# [Information shown]

-- Opening Marker --

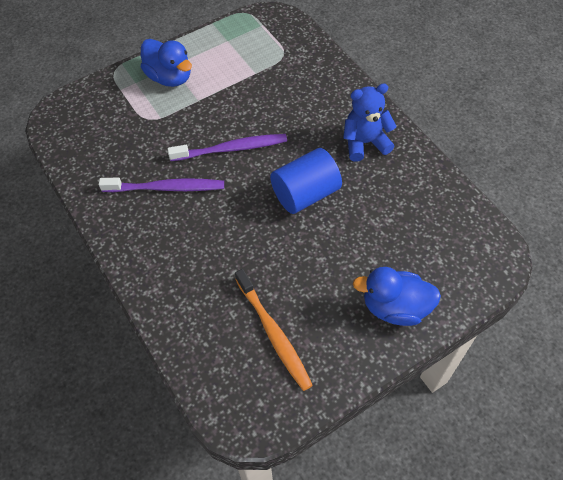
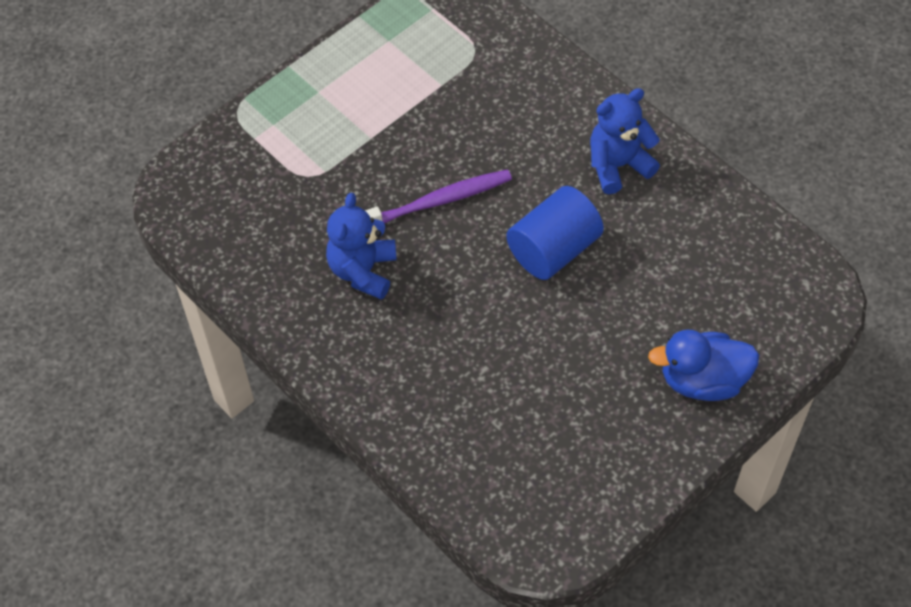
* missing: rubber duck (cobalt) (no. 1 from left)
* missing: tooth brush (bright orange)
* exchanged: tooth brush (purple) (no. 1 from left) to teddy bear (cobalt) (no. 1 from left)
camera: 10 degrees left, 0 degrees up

-- Closing Marker --

Consider the string "missing". State how many lines of the data contain it, giving the number alone.

# [Output of the exercise]
2